## GIVEN INFORMATION
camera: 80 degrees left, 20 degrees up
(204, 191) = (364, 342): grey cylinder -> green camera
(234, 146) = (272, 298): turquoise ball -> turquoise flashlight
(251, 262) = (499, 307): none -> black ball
==
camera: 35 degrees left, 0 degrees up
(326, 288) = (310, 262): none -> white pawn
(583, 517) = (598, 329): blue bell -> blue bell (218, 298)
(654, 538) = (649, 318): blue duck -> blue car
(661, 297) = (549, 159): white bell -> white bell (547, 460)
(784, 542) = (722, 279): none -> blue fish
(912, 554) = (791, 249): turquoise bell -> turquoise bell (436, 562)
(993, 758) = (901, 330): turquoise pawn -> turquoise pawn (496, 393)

## TASK BRIEF
Copy all lines from the listing that contain "turquoise".

## RESPONSE TO THIS EXERCISE
(234, 146) = (272, 298): turquoise ball -> turquoise flashlight
(912, 554) = (791, 249): turquoise bell -> turquoise bell (436, 562)
(993, 758) = (901, 330): turquoise pawn -> turquoise pawn (496, 393)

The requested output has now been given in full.